▶ **Task prompt**:
Locate each line below that includes "relocated" and reproduce it.

▶ **Records to process**:
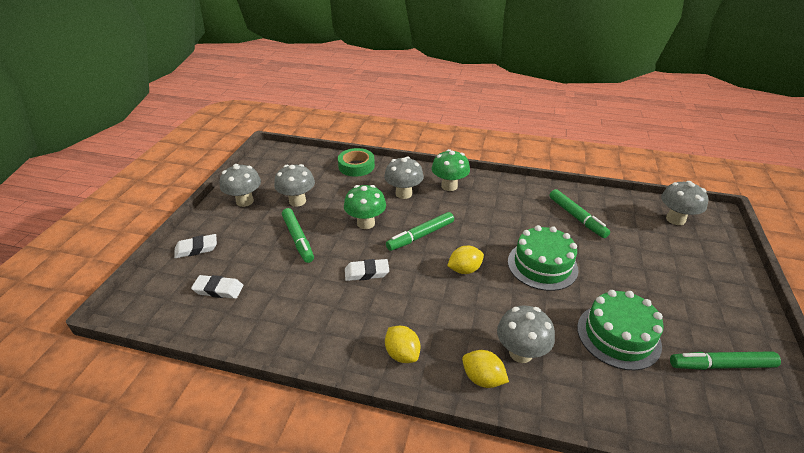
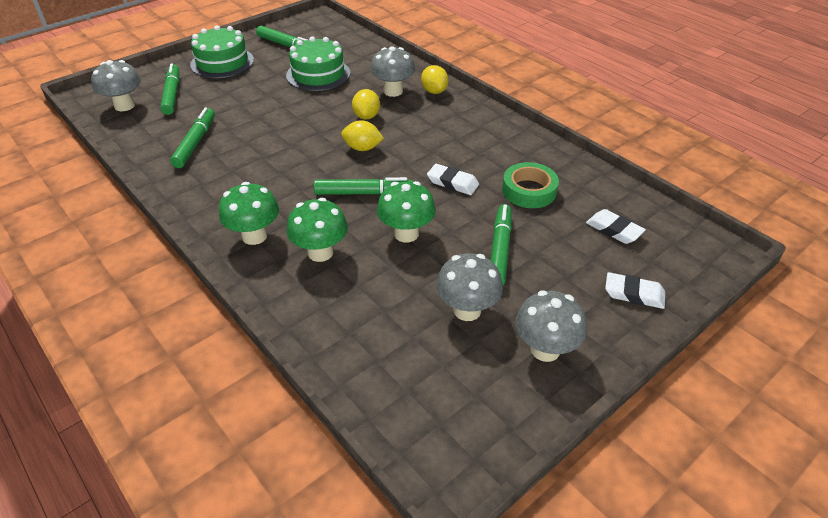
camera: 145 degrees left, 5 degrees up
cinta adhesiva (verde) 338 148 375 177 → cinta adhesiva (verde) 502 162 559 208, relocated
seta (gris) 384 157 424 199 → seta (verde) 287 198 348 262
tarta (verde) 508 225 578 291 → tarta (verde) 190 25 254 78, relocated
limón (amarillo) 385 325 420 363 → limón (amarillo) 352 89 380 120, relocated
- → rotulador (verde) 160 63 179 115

▶ **Answer to the problem**:
cinta adhesiva (verde) 338 148 375 177 → cinta adhesiva (verde) 502 162 559 208, relocated
tarta (verde) 508 225 578 291 → tarta (verde) 190 25 254 78, relocated
limón (amarillo) 385 325 420 363 → limón (amarillo) 352 89 380 120, relocated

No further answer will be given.